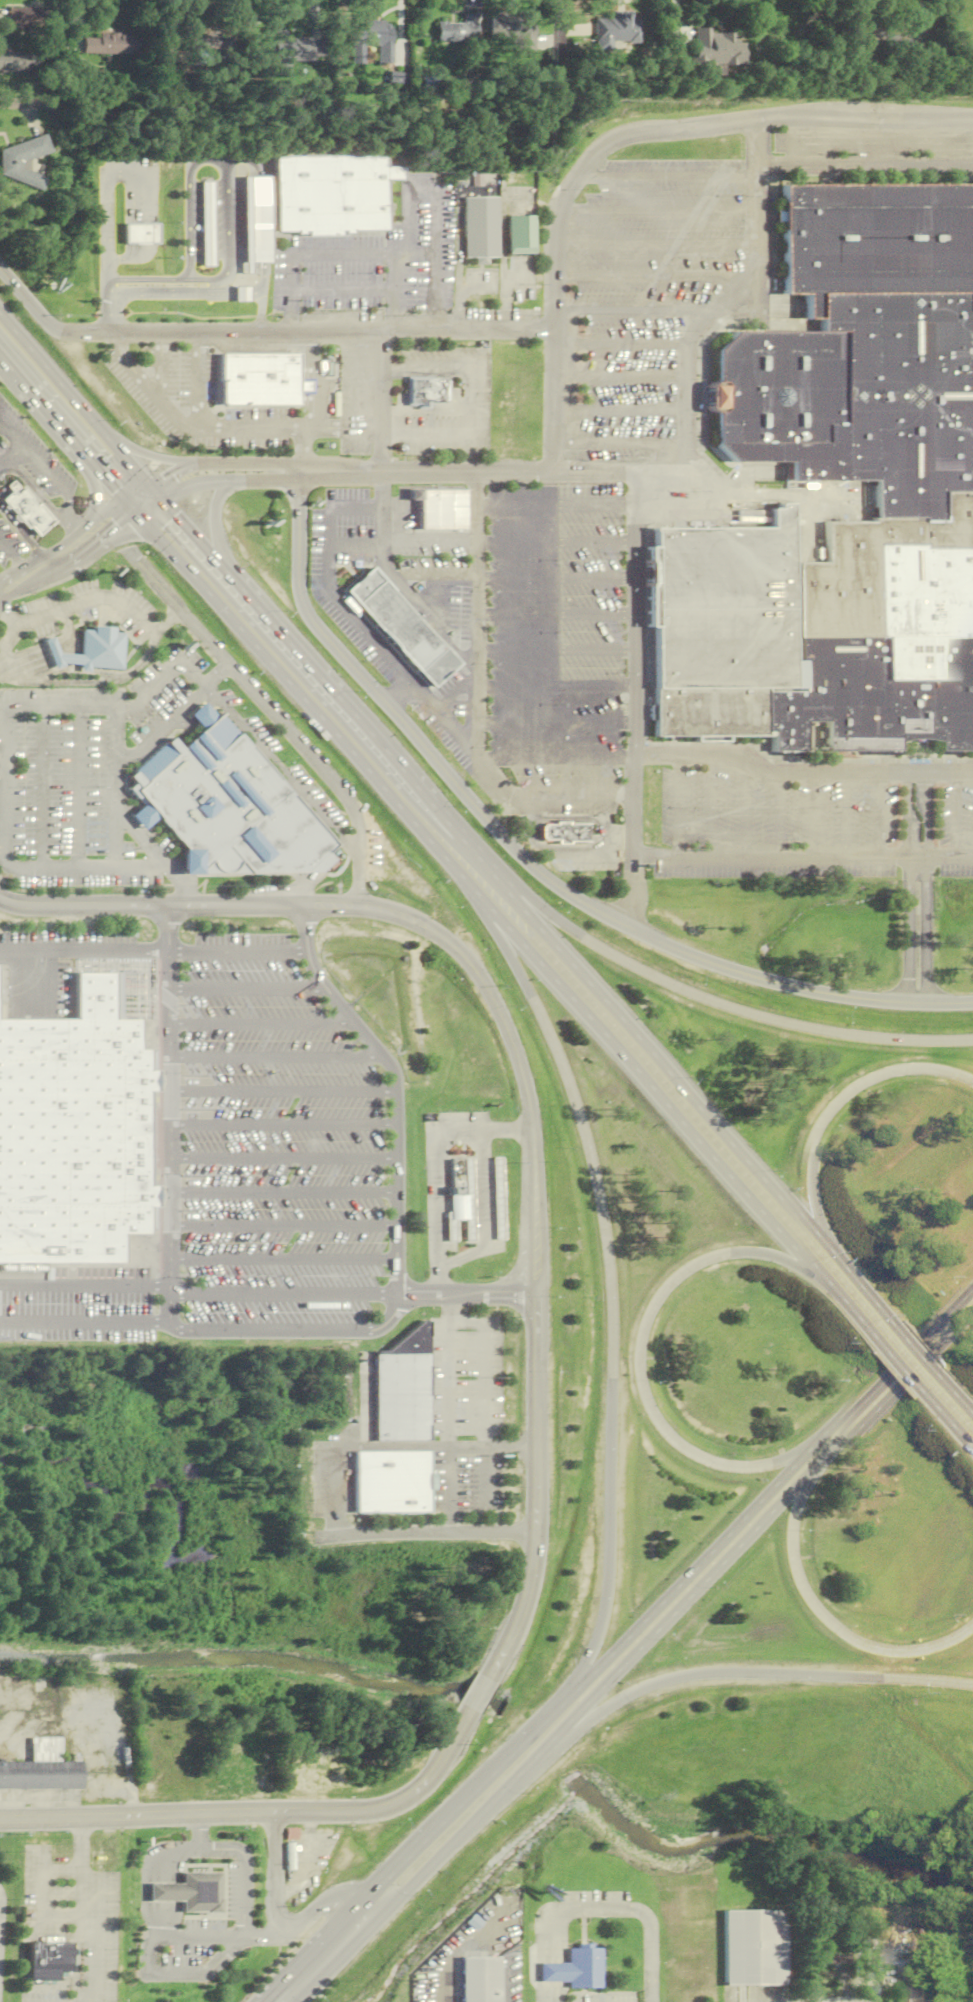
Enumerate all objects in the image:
building: (32, 17)
building: (614, 30)
building: (457, 31)
building: (515, 31)
building: (373, 38)
building: (870, 40)
building: (900, 42)
building: (111, 44)
building: (300, 47)
building: (206, 48)
building: (715, 49)
road: (554, 59)
building: (19, 62)
road: (865, 115)
road: (936, 139)
road: (830, 140)
parking lot: (872, 141)
building: (11, 162)
road: (865, 164)
road: (668, 175)
road: (475, 179)
building: (331, 191)
road: (434, 193)
road: (515, 198)
road: (658, 210)
road: (107, 217)
road: (191, 219)
road: (263, 219)
building: (256, 221)
building: (208, 223)
road: (556, 223)
building: (481, 227)
building: (141, 233)
road: (145, 233)
building: (522, 234)
road: (655, 243)
road: (231, 245)
road: (340, 253)
road: (457, 254)
road: (132, 259)
road: (502, 263)
road: (264, 278)
road: (649, 278)
road: (518, 279)
road: (476, 288)
parking lot: (647, 288)
road: (243, 290)
road: (342, 290)
road: (223, 291)
road: (255, 291)
road: (163, 294)
building: (243, 294)
road: (255, 295)
road: (725, 297)
road: (223, 298)
road: (243, 298)
road: (28, 301)
road: (632, 310)
road: (394, 318)
road: (292, 320)
road: (435, 320)
road: (308, 329)
road: (117, 339)
road: (621, 343)
road: (439, 365)
road: (393, 369)
road: (620, 377)
road: (199, 379)
building: (263, 379)
road: (310, 379)
building: (307, 386)
building: (429, 390)
road: (382, 400)
road: (467, 401)
road: (78, 404)
road: (45, 409)
road: (620, 411)
road: (186, 424)
road: (306, 429)
road: (475, 433)
road: (13, 434)
road: (395, 434)
road: (312, 444)
road: (619, 444)
road: (13, 456)
road: (155, 456)
road: (49, 469)
building: (884, 471)
road: (429, 472)
road: (619, 472)
road: (229, 473)
road: (111, 485)
road: (37, 489)
road: (98, 490)
road: (385, 491)
traffic signals: (159, 493)
road: (150, 497)
road: (136, 505)
road: (70, 506)
traffic signals: (131, 508)
building: (28, 509)
road: (223, 509)
road: (112, 511)
road: (75, 526)
traffic signals: (165, 529)
road: (191, 529)
road: (22, 530)
road: (71, 540)
road: (91, 550)
road: (11, 553)
road: (38, 562)
road: (14, 575)
road: (157, 579)
road: (330, 581)
road: (21, 590)
road: (89, 600)
road: (476, 613)
road: (635, 613)
road: (8, 619)
road: (168, 622)
building: (403, 626)
road: (6, 639)
building: (99, 650)
building: (53, 653)
road: (169, 673)
road: (218, 675)
road: (300, 680)
road: (90, 683)
road: (398, 690)
road: (307, 703)
road: (346, 706)
road: (64, 707)
building: (202, 716)
road: (162, 726)
road: (409, 727)
road: (302, 746)
road: (482, 762)
road: (3, 767)
road: (280, 772)
road: (800, 774)
road: (6, 787)
road: (42, 788)
road: (78, 788)
road: (114, 788)
road: (567, 793)
road: (627, 794)
road: (712, 806)
building: (230, 807)
road: (745, 811)
building: (144, 816)
road: (812, 816)
road: (845, 816)
road: (608, 822)
parking lot: (773, 829)
parking lot: (955, 831)
building: (566, 834)
road: (633, 840)
road: (149, 848)
road: (575, 852)
road: (802, 858)
road: (483, 863)
building: (191, 864)
road: (81, 869)
road: (907, 887)
road: (924, 888)
road: (185, 897)
road: (151, 905)
road: (333, 907)
road: (539, 908)
road: (508, 949)
road: (153, 952)
road: (166, 981)
road: (322, 986)
road: (794, 986)
road: (243, 989)
road: (770, 1019)
road: (258, 1025)
road: (653, 1056)
road: (272, 1058)
road: (873, 1077)
road: (393, 1085)
road: (167, 1092)
road: (280, 1092)
road: (682, 1122)
road: (280, 1125)
road: (507, 1130)
building: (73, 1132)
road: (280, 1159)
road: (434, 1178)
building: (456, 1183)
road: (596, 1184)
road: (280, 1192)
road: (806, 1193)
building: (497, 1199)
building: (461, 1209)
road: (483, 1214)
road: (280, 1226)
road: (167, 1234)
road: (393, 1236)
road: (536, 1254)
road: (280, 1260)
road: (437, 1282)
road: (857, 1283)
road: (280, 1295)
road: (465, 1296)
road: (446, 1308)
road: (465, 1321)
road: (276, 1331)
road: (639, 1352)
road: (922, 1355)
road: (889, 1367)
road: (904, 1370)
parking lot: (465, 1379)
road: (484, 1386)
building: (402, 1387)
road: (888, 1391)
road: (958, 1395)
road: (949, 1421)
road: (446, 1427)
road: (436, 1446)
road: (484, 1478)
road: (333, 1479)
building: (390, 1481)
parking lot: (464, 1482)
road: (798, 1495)
building: (496, 1504)
road: (422, 1533)
road: (609, 1540)
road: (689, 1573)
road: (671, 1615)
road: (843, 1633)
river: (258, 1660)
road: (700, 1673)
road: (928, 1680)
road: (478, 1692)
river: (539, 1744)
building: (41, 1769)
road: (471, 1793)
road: (396, 1802)
road: (138, 1817)
road: (463, 1830)
road: (201, 1832)
building: (292, 1834)
river: (762, 1835)
road: (80, 1853)
building: (291, 1857)
road: (246, 1874)
road: (147, 1877)
parking lot: (237, 1892)
building: (190, 1893)
road: (591, 1910)
road: (372, 1911)
road: (279, 1922)
road: (264, 1937)
road: (95, 1941)
parking lot: (193, 1946)
building: (940, 1946)
building: (755, 1948)
road: (650, 1949)
road: (555, 1957)
building: (49, 1959)
road: (324, 1962)
road: (150, 1965)
building: (584, 1969)
building: (554, 1973)
building: (481, 1980)
building: (909, 1994)
road: (869, 2001)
○ ○ ○ ○ ○
Transcribe the listing exactly, skipping pictures.

Solution to this problem –
Enumerate all objects in the image:
building: (32, 17)
building: (614, 30)
building: (457, 31)
building: (515, 31)
building: (373, 38)
building: (870, 40)
building: (900, 42)
building: (111, 44)
building: (300, 47)
building: (206, 48)
building: (715, 49)
road: (554, 59)
building: (19, 62)
road: (865, 115)
road: (936, 139)
road: (830, 140)
parking lot: (872, 141)
building: (11, 162)
road: (865, 164)
road: (668, 175)
road: (475, 179)
building: (331, 191)
road: (434, 193)
road: (515, 198)
road: (658, 210)
road: (107, 217)
road: (191, 219)
road: (263, 219)
building: (256, 221)
building: (208, 223)
road: (556, 223)
building: (481, 227)
building: (141, 233)
road: (145, 233)
building: (522, 234)
road: (655, 243)
road: (231, 245)
road: (340, 253)
road: (457, 254)
road: (132, 259)
road: (502, 263)
road: (264, 278)
road: (649, 278)
road: (518, 279)
road: (476, 288)
parking lot: (647, 288)
road: (243, 290)
road: (342, 290)
road: (223, 291)
road: (255, 291)
road: (163, 294)
building: (243, 294)
road: (255, 295)
road: (725, 297)
road: (223, 298)
road: (243, 298)
road: (28, 301)
road: (632, 310)
road: (394, 318)
road: (292, 320)
road: (435, 320)
road: (308, 329)
road: (117, 339)
road: (621, 343)
road: (439, 365)
road: (393, 369)
road: (620, 377)
road: (199, 379)
building: (263, 379)
road: (310, 379)
building: (307, 386)
building: (429, 390)
road: (382, 400)
road: (467, 401)
road: (78, 404)
road: (45, 409)
road: (620, 411)
road: (186, 424)
road: (306, 429)
road: (475, 433)
road: (13, 434)
road: (395, 434)
road: (312, 444)
road: (619, 444)
road: (13, 456)
road: (155, 456)
road: (49, 469)
building: (884, 471)
road: (429, 472)
road: (619, 472)
road: (229, 473)
road: (111, 485)
road: (37, 489)
road: (98, 490)
road: (385, 491)
traffic signals: (159, 493)
road: (150, 497)
road: (136, 505)
road: (70, 506)
traffic signals: (131, 508)
building: (28, 509)
road: (223, 509)
road: (112, 511)
road: (75, 526)
traffic signals: (165, 529)
road: (191, 529)
road: (22, 530)
road: (71, 540)
road: (91, 550)
road: (11, 553)
road: (38, 562)
road: (14, 575)
road: (157, 579)
road: (330, 581)
road: (21, 590)
road: (89, 600)
road: (476, 613)
road: (635, 613)
road: (8, 619)
road: (168, 622)
building: (403, 626)
road: (6, 639)
building: (99, 650)
building: (53, 653)
road: (169, 673)
road: (218, 675)
road: (300, 680)
road: (90, 683)
road: (398, 690)
road: (307, 703)
road: (346, 706)
road: (64, 707)
building: (202, 716)
road: (162, 726)
road: (409, 727)
road: (302, 746)
road: (482, 762)
road: (3, 767)
road: (280, 772)
road: (800, 774)
road: (6, 787)
road: (42, 788)
road: (78, 788)
road: (114, 788)
road: (567, 793)
road: (627, 794)
road: (712, 806)
building: (230, 807)
road: (745, 811)
building: (144, 816)
road: (812, 816)
road: (845, 816)
road: (608, 822)
parking lot: (773, 829)
parking lot: (955, 831)
building: (566, 834)
road: (633, 840)
road: (149, 848)
road: (575, 852)
road: (802, 858)
road: (483, 863)
building: (191, 864)
road: (81, 869)
road: (907, 887)
road: (924, 888)
road: (185, 897)
road: (151, 905)
road: (333, 907)
road: (539, 908)
road: (508, 949)
road: (153, 952)
road: (166, 981)
road: (322, 986)
road: (794, 986)
road: (243, 989)
road: (770, 1019)
road: (258, 1025)
road: (653, 1056)
road: (272, 1058)
road: (873, 1077)
road: (393, 1085)
road: (167, 1092)
road: (280, 1092)
road: (682, 1122)
road: (280, 1125)
road: (507, 1130)
building: (73, 1132)
road: (280, 1159)
road: (434, 1178)
building: (456, 1183)
road: (596, 1184)
road: (280, 1192)
road: (806, 1193)
building: (497, 1199)
building: (461, 1209)
road: (483, 1214)
road: (280, 1226)
road: (167, 1234)
road: (393, 1236)
road: (536, 1254)
road: (280, 1260)
road: (437, 1282)
road: (857, 1283)
road: (280, 1295)
road: (465, 1296)
road: (446, 1308)
road: (465, 1321)
road: (276, 1331)
road: (639, 1352)
road: (922, 1355)
road: (889, 1367)
road: (904, 1370)
parking lot: (465, 1379)
road: (484, 1386)
building: (402, 1387)
road: (888, 1391)
road: (958, 1395)
road: (949, 1421)
road: (446, 1427)
road: (436, 1446)
road: (484, 1478)
road: (333, 1479)
building: (390, 1481)
parking lot: (464, 1482)
road: (798, 1495)
building: (496, 1504)
road: (422, 1533)
road: (609, 1540)
road: (689, 1573)
road: (671, 1615)
road: (843, 1633)
river: (258, 1660)
road: (700, 1673)
road: (928, 1680)
road: (478, 1692)
river: (539, 1744)
building: (41, 1769)
road: (471, 1793)
road: (396, 1802)
road: (138, 1817)
road: (463, 1830)
road: (201, 1832)
building: (292, 1834)
river: (762, 1835)
road: (80, 1853)
building: (291, 1857)
road: (246, 1874)
road: (147, 1877)
parking lot: (237, 1892)
building: (190, 1893)
road: (591, 1910)
road: (372, 1911)
road: (279, 1922)
road: (264, 1937)
road: (95, 1941)
parking lot: (193, 1946)
building: (940, 1946)
building: (755, 1948)
road: (650, 1949)
road: (555, 1957)
building: (49, 1959)
road: (324, 1962)
road: (150, 1965)
building: (584, 1969)
building: (554, 1973)
building: (481, 1980)
building: (909, 1994)
road: (869, 2001)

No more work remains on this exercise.